Start of DATA LINES
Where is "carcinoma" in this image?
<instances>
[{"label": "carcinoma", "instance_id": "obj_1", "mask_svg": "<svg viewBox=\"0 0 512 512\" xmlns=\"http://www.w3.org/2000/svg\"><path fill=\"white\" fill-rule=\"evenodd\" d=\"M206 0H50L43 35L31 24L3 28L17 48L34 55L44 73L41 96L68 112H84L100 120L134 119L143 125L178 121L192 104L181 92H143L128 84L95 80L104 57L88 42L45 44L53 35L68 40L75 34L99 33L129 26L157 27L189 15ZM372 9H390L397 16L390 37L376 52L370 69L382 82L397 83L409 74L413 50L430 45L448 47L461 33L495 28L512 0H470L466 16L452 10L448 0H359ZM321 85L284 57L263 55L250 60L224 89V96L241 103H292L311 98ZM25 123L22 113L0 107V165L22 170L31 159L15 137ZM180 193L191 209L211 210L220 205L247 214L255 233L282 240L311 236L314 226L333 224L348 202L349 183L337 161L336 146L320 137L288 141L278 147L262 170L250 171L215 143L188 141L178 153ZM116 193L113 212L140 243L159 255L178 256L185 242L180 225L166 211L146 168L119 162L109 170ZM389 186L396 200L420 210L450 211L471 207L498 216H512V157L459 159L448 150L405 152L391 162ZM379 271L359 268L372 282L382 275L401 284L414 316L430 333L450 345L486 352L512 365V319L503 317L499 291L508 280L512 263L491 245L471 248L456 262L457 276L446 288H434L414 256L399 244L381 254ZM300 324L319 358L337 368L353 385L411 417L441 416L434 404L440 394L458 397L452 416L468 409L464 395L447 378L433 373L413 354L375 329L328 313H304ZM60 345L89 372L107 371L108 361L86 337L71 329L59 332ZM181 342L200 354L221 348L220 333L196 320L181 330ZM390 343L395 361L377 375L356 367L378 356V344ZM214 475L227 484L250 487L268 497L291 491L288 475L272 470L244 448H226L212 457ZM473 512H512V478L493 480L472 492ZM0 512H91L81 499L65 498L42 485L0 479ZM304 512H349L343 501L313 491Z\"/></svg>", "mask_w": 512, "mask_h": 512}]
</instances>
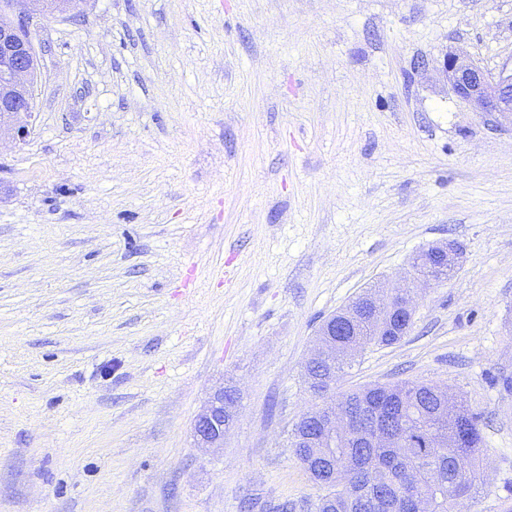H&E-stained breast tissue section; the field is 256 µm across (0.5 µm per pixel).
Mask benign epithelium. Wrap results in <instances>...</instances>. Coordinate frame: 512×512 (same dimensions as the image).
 <instances>
[{
  "label": "benign epithelium",
  "mask_w": 512,
  "mask_h": 512,
  "mask_svg": "<svg viewBox=\"0 0 512 512\" xmlns=\"http://www.w3.org/2000/svg\"><path fill=\"white\" fill-rule=\"evenodd\" d=\"M82 0H52L51 11L36 0H0V138L22 143L30 135L35 114L38 58L33 32L51 12L65 13ZM444 71L457 97L475 112L512 120V69L485 73L463 54L450 53ZM233 407L239 394L217 391L194 423V436L203 446L224 443V396Z\"/></svg>",
  "instance_id": "obj_1"
}]
</instances>
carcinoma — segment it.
<instances>
[{
	"label": "carcinoma",
	"instance_id": "obj_1",
	"mask_svg": "<svg viewBox=\"0 0 512 512\" xmlns=\"http://www.w3.org/2000/svg\"><path fill=\"white\" fill-rule=\"evenodd\" d=\"M408 290L364 294L335 313L344 331L317 339L318 355L303 366L308 388L324 389L351 366L366 344L392 346L413 324L400 309ZM352 432L336 439L319 426L323 409L304 413L289 447L326 494L317 512H458L481 483L484 438L479 417L464 403L448 404L439 388L422 382L374 384L329 401Z\"/></svg>",
	"mask_w": 512,
	"mask_h": 512
}]
</instances>
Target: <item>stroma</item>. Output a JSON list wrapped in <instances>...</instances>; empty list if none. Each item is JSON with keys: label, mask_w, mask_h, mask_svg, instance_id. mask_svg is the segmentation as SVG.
I'll list each match as a JSON object with an SVG mask.
<instances>
[{"label": "stroma", "mask_w": 512, "mask_h": 512, "mask_svg": "<svg viewBox=\"0 0 512 512\" xmlns=\"http://www.w3.org/2000/svg\"><path fill=\"white\" fill-rule=\"evenodd\" d=\"M34 43L31 133L0 141V512H315L302 366L374 285L412 289L413 325L337 392L464 400L460 512H512V125L443 71L512 63V0H87ZM448 243L452 278L410 276ZM217 391L206 408L197 416L194 423V436L203 446L223 444L226 433L233 424L234 417L224 411V389Z\"/></svg>", "instance_id": "stroma-1"}]
</instances>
End of DATA LINES
EXERCISE:
In your copy of the records, include no pictures; repeat everything else exactly.

FINISHED EXERCISE:
Where is "carcinoma" in this image?
<instances>
[{"label": "carcinoma", "instance_id": "obj_1", "mask_svg": "<svg viewBox=\"0 0 512 512\" xmlns=\"http://www.w3.org/2000/svg\"><path fill=\"white\" fill-rule=\"evenodd\" d=\"M206 0H50L43 35L31 24L3 28L17 48L34 55L44 73L41 96L68 112H84L100 120L134 119L143 125L178 121L192 104L181 92H143L128 84L95 80L104 57L88 42L45 44L53 35L68 40L75 34L99 33L129 26L157 27L189 15ZM372 9H390L397 16L390 37L376 52L370 69L382 82L397 83L409 74L413 50L430 45L448 47L461 33L495 28L512 0H470L466 16L452 10L448 0H359ZM321 85L284 57L263 55L250 60L224 89V96L241 103H292L311 98ZM25 123L22 113L0 107V165L22 170L31 159L15 137ZM180 193L191 209L211 210L220 205L247 214L255 233L282 240L311 236L314 226L333 224L348 202L349 183L337 161L336 146L320 137L288 141L278 147L262 170L250 171L215 143L188 141L178 153ZM116 193L113 212L140 243L159 255L178 256L185 242L180 225L166 211L146 168L119 162L109 170ZM389 186L396 200L420 210L450 211L471 207L498 216H512V157L459 159L448 150L405 152L391 162ZM379 271L359 268L372 282L382 275L401 284L414 316L430 333L450 345L486 352L512 365V319L503 317L499 291L508 280L512 263L491 245L471 248L456 262L457 276L446 288H434L414 256L399 244L381 254ZM300 324L319 358L337 368L353 385L411 417L441 416L434 404L440 394L458 397L452 416L468 409L464 395L447 378L433 373L413 354L375 329L328 313H304ZM60 345L89 372L107 371L108 361L86 337L71 329L59 332ZM181 342L200 354L221 348L220 333L196 320L181 330ZM390 343L395 361L377 375L356 367L378 356V344ZM214 475L227 484L250 487L268 497L291 491L288 475L272 470L244 448H226L212 457ZM473 512H512V478L493 480L472 492ZM0 512H91L81 499L65 498L42 485L0 479ZM304 512H349L343 501L313 491Z\"/></svg>", "mask_w": 512, "mask_h": 512}]
</instances>
H&E-stained breast tissue section; the field is 256 µm across (0.5 µm per pixel).
Mask benign epithelium. Wrap results in <instances>...</instances>. Coordinate frame: 512×512 (same dimensions as the image).
 <instances>
[{
  "label": "benign epithelium",
  "mask_w": 512,
  "mask_h": 512,
  "mask_svg": "<svg viewBox=\"0 0 512 512\" xmlns=\"http://www.w3.org/2000/svg\"><path fill=\"white\" fill-rule=\"evenodd\" d=\"M82 0H52L51 11L36 0H0V138L22 143L30 135L35 114L38 58L33 32L51 12L65 13ZM444 71L457 97L475 112L512 120V69L485 73L463 54L450 53ZM233 407L239 394L217 391L194 423V436L203 446L224 443V396Z\"/></svg>",
  "instance_id": "obj_1"
}]
</instances>
carcinoma — segment it.
<instances>
[{
	"label": "carcinoma",
	"instance_id": "obj_1",
	"mask_svg": "<svg viewBox=\"0 0 512 512\" xmlns=\"http://www.w3.org/2000/svg\"><path fill=\"white\" fill-rule=\"evenodd\" d=\"M408 290L364 294L335 313L344 331L317 339L318 355L303 366L308 388L324 389L351 366L366 344L392 346L413 324L400 309ZM352 432L336 439L319 426L323 409L304 413L289 447L326 494L317 512H458L481 483L484 438L479 417L464 403L448 404L439 388L422 382L374 384L329 401Z\"/></svg>",
	"mask_w": 512,
	"mask_h": 512
}]
</instances>
Target: <item>stroma</item>. Output a JSON list wrapped in <instances>...</instances>; empty list if none. Each item is JSON with keys: label, mask_w, mask_h, mask_svg, instance_id. mask_svg is the segmentation as SVG.
I'll list each match as a JSON object with an SVG mask.
<instances>
[{"label": "stroma", "mask_w": 512, "mask_h": 512, "mask_svg": "<svg viewBox=\"0 0 512 512\" xmlns=\"http://www.w3.org/2000/svg\"><path fill=\"white\" fill-rule=\"evenodd\" d=\"M34 43L31 133L0 141V512H315L302 366L374 285L412 289L413 325L337 392L464 400L460 512H512V125L443 71L512 63V0H87ZM448 243L452 278L410 276ZM217 391L206 408L197 416L194 423V436L203 446L223 444L226 433L233 424L234 417L224 411V389Z\"/></svg>", "instance_id": "stroma-1"}]
</instances>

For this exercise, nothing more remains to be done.